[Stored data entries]

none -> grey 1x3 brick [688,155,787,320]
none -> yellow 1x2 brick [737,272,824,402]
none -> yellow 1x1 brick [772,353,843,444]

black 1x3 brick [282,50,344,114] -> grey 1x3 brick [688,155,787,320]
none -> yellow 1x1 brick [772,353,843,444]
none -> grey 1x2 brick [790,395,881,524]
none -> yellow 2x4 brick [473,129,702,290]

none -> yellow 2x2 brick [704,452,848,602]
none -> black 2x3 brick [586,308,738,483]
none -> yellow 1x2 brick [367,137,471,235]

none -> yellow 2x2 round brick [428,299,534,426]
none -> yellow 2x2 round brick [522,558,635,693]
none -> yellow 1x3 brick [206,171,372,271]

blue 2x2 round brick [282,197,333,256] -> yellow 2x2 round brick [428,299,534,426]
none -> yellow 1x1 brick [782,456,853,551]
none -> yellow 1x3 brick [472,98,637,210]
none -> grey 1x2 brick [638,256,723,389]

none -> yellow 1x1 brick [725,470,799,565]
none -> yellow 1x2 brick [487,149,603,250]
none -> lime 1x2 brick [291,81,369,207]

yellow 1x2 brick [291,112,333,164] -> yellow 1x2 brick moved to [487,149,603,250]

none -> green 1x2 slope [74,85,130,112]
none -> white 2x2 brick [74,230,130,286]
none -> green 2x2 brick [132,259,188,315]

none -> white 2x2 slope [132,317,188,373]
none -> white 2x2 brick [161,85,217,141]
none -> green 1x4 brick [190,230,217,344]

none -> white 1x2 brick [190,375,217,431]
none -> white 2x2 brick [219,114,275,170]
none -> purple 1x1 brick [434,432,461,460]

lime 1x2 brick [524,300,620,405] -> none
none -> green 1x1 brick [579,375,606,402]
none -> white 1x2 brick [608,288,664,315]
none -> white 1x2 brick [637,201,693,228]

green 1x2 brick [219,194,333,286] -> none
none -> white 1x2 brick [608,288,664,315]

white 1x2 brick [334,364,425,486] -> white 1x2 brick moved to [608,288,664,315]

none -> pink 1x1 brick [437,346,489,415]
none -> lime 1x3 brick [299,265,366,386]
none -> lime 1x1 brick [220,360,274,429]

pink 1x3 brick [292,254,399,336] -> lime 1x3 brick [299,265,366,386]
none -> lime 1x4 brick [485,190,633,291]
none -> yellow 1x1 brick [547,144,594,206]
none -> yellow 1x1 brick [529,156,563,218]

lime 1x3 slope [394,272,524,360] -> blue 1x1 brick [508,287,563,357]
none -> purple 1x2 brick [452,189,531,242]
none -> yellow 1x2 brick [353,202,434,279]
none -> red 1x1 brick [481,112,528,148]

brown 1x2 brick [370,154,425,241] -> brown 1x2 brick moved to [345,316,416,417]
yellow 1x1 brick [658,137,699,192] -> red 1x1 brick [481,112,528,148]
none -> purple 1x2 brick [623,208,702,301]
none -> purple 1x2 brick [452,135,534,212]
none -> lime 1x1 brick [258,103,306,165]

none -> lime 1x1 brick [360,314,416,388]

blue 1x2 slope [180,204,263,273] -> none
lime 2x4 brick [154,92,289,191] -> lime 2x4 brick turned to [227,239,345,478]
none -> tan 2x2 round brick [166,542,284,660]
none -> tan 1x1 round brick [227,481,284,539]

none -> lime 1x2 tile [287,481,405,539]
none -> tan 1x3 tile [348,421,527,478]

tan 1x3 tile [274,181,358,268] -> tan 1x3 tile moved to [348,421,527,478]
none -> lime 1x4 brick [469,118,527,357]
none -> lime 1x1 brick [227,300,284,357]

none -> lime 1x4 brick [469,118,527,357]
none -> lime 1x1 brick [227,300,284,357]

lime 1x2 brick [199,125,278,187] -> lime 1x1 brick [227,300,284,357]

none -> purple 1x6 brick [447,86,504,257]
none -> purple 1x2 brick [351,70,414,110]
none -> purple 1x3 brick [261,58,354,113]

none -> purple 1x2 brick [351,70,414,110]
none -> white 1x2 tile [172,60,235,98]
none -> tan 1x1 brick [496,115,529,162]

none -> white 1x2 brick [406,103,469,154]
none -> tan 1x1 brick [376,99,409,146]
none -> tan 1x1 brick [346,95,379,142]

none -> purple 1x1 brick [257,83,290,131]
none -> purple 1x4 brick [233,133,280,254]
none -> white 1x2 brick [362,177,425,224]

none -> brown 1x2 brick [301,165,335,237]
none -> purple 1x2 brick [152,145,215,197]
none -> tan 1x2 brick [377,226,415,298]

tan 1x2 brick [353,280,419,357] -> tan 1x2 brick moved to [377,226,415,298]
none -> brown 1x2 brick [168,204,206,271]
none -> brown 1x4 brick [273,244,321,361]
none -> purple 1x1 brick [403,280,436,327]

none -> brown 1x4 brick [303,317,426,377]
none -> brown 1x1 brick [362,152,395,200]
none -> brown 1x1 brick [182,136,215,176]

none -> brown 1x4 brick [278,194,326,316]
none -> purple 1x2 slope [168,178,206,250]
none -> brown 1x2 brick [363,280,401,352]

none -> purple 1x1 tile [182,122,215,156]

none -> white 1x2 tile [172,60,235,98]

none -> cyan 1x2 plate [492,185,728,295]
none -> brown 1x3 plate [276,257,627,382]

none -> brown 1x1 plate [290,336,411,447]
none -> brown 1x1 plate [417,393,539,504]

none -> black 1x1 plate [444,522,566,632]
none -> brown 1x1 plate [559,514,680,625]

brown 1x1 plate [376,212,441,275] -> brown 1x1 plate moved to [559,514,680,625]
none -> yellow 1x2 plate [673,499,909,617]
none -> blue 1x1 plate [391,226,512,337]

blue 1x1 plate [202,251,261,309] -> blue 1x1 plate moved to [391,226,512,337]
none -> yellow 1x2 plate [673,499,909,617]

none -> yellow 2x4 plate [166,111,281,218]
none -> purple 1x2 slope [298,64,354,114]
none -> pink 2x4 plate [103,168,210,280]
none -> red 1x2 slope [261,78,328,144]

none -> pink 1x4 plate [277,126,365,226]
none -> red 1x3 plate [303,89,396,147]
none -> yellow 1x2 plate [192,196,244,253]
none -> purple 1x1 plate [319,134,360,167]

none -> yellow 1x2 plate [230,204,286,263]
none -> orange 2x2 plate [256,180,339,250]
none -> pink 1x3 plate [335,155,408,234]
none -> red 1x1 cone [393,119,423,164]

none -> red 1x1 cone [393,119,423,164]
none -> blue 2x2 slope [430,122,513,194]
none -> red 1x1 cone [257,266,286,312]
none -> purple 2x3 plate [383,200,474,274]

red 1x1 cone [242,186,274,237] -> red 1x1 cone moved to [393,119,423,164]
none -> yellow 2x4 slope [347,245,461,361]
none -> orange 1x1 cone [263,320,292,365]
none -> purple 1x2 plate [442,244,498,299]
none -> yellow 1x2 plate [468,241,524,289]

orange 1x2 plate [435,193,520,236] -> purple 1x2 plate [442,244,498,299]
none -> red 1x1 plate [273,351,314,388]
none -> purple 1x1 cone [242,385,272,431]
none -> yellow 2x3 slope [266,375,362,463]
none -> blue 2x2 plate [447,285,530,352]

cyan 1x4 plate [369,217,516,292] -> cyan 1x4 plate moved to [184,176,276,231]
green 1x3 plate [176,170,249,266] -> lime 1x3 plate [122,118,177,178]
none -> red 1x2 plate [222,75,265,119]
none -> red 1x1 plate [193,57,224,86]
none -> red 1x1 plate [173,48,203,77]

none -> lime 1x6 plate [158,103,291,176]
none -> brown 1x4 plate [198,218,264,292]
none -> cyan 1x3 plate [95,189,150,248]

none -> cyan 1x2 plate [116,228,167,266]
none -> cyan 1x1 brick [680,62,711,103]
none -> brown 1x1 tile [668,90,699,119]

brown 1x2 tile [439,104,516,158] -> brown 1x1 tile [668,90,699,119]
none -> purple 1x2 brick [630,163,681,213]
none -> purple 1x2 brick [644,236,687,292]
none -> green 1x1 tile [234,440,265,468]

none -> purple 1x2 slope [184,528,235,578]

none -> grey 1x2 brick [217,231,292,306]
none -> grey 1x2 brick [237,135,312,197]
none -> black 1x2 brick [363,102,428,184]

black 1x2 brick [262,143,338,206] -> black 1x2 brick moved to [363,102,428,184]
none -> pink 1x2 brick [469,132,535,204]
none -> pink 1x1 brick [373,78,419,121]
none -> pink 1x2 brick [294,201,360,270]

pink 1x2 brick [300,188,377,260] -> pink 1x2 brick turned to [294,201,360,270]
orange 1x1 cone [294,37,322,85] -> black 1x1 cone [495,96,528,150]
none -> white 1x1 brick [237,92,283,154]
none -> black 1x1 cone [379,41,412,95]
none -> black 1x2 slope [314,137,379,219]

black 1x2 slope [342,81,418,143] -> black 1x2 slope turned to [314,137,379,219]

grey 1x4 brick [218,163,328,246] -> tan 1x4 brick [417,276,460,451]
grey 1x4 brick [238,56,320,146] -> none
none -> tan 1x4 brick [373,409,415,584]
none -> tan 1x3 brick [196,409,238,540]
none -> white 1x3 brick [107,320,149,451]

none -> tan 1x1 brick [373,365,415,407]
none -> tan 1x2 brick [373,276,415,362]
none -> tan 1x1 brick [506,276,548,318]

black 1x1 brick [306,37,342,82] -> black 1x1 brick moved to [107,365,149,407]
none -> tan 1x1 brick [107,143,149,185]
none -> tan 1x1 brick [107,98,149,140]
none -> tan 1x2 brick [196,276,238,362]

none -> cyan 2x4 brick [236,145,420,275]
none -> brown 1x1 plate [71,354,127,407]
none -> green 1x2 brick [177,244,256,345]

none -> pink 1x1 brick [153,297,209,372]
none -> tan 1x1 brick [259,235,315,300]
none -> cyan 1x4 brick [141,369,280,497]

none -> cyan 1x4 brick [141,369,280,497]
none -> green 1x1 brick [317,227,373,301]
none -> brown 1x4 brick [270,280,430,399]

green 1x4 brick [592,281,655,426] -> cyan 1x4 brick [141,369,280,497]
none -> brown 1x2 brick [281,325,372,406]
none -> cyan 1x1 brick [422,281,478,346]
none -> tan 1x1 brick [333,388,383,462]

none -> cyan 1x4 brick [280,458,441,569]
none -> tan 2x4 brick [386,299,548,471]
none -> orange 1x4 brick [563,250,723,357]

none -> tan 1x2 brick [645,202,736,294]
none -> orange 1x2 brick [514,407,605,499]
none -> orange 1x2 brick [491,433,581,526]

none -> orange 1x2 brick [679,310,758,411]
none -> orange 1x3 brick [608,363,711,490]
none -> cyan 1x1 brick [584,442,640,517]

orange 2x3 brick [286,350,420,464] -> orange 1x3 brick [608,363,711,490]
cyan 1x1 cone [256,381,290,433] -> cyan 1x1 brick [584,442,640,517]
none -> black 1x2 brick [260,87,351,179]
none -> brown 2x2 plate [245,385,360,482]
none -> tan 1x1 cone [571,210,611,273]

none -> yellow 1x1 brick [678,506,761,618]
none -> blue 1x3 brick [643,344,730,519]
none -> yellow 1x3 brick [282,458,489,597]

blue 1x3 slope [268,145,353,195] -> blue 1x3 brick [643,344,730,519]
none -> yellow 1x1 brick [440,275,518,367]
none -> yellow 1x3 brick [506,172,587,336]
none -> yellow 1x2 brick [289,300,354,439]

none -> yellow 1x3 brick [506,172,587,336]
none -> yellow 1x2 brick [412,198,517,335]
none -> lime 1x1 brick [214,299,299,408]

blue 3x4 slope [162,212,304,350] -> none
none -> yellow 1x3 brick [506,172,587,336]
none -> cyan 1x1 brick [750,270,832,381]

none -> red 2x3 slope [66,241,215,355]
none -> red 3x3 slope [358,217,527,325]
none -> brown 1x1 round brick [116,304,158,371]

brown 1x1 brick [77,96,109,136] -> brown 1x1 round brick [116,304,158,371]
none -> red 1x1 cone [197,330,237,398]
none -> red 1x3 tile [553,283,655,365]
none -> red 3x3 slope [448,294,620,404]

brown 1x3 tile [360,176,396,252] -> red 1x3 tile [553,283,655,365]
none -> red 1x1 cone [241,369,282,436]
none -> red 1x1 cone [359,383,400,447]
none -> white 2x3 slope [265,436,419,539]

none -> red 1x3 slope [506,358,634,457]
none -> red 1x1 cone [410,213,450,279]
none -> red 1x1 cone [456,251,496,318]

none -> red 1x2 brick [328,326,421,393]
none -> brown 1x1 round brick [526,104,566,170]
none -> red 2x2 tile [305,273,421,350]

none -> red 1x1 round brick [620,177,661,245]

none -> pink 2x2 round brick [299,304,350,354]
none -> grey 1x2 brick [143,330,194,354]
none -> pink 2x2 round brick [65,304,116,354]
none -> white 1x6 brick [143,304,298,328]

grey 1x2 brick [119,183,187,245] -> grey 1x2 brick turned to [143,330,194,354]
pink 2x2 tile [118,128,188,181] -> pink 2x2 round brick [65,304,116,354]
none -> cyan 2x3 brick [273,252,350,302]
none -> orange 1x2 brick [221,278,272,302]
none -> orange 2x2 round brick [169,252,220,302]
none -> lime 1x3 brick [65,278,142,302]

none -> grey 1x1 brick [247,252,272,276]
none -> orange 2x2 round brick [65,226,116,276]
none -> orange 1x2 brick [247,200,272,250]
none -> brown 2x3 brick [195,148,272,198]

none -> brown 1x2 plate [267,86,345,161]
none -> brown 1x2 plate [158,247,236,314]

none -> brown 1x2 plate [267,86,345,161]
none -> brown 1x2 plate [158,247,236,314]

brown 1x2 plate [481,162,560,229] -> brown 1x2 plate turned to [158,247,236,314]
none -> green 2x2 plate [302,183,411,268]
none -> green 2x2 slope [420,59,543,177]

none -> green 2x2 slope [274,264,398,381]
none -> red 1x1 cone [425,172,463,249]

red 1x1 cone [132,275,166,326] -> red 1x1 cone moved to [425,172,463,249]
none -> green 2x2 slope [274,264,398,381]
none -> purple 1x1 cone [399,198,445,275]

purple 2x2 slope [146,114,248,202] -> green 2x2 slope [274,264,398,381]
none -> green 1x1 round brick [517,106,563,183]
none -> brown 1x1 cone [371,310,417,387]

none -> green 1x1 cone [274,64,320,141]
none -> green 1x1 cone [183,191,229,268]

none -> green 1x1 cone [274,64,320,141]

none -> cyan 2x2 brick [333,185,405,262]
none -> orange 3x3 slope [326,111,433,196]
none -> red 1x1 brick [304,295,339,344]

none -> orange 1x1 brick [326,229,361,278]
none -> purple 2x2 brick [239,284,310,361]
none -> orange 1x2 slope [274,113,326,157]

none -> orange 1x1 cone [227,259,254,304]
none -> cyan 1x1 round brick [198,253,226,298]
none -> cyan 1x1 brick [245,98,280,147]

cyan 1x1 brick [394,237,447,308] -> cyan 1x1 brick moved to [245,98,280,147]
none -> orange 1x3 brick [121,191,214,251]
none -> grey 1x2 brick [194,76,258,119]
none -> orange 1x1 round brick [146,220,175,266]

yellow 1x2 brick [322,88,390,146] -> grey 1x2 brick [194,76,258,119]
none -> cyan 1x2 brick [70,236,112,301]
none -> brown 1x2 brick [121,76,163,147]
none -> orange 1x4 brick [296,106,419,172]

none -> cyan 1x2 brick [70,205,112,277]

◆ Work instructions
Using the data above, extract exactly the lines from the one that holds "none -> grey 1x2 brick [790,395,881,524]" to the one that holds "none -> yellow 1x2 brick [353,202,434,279]", both ends included, and no others.

◆ Task output
none -> grey 1x2 brick [790,395,881,524]
none -> yellow 2x4 brick [473,129,702,290]

none -> yellow 2x2 brick [704,452,848,602]
none -> black 2x3 brick [586,308,738,483]
none -> yellow 1x2 brick [367,137,471,235]

none -> yellow 2x2 round brick [428,299,534,426]
none -> yellow 2x2 round brick [522,558,635,693]
none -> yellow 1x3 brick [206,171,372,271]

blue 2x2 round brick [282,197,333,256] -> yellow 2x2 round brick [428,299,534,426]
none -> yellow 1x1 brick [782,456,853,551]
none -> yellow 1x3 brick [472,98,637,210]
none -> grey 1x2 brick [638,256,723,389]

none -> yellow 1x1 brick [725,470,799,565]
none -> yellow 1x2 brick [487,149,603,250]
none -> lime 1x2 brick [291,81,369,207]

yellow 1x2 brick [291,112,333,164] -> yellow 1x2 brick moved to [487,149,603,250]

none -> green 1x2 slope [74,85,130,112]
none -> white 2x2 brick [74,230,130,286]
none -> green 2x2 brick [132,259,188,315]

none -> white 2x2 slope [132,317,188,373]
none -> white 2x2 brick [161,85,217,141]
none -> green 1x4 brick [190,230,217,344]

none -> white 1x2 brick [190,375,217,431]
none -> white 2x2 brick [219,114,275,170]
none -> purple 1x1 brick [434,432,461,460]

lime 1x2 brick [524,300,620,405] -> none
none -> green 1x1 brick [579,375,606,402]
none -> white 1x2 brick [608,288,664,315]
none -> white 1x2 brick [637,201,693,228]

green 1x2 brick [219,194,333,286] -> none
none -> white 1x2 brick [608,288,664,315]

white 1x2 brick [334,364,425,486] -> white 1x2 brick moved to [608,288,664,315]

none -> pink 1x1 brick [437,346,489,415]
none -> lime 1x3 brick [299,265,366,386]
none -> lime 1x1 brick [220,360,274,429]

pink 1x3 brick [292,254,399,336] -> lime 1x3 brick [299,265,366,386]
none -> lime 1x4 brick [485,190,633,291]
none -> yellow 1x1 brick [547,144,594,206]
none -> yellow 1x1 brick [529,156,563,218]

lime 1x3 slope [394,272,524,360] -> blue 1x1 brick [508,287,563,357]
none -> purple 1x2 brick [452,189,531,242]
none -> yellow 1x2 brick [353,202,434,279]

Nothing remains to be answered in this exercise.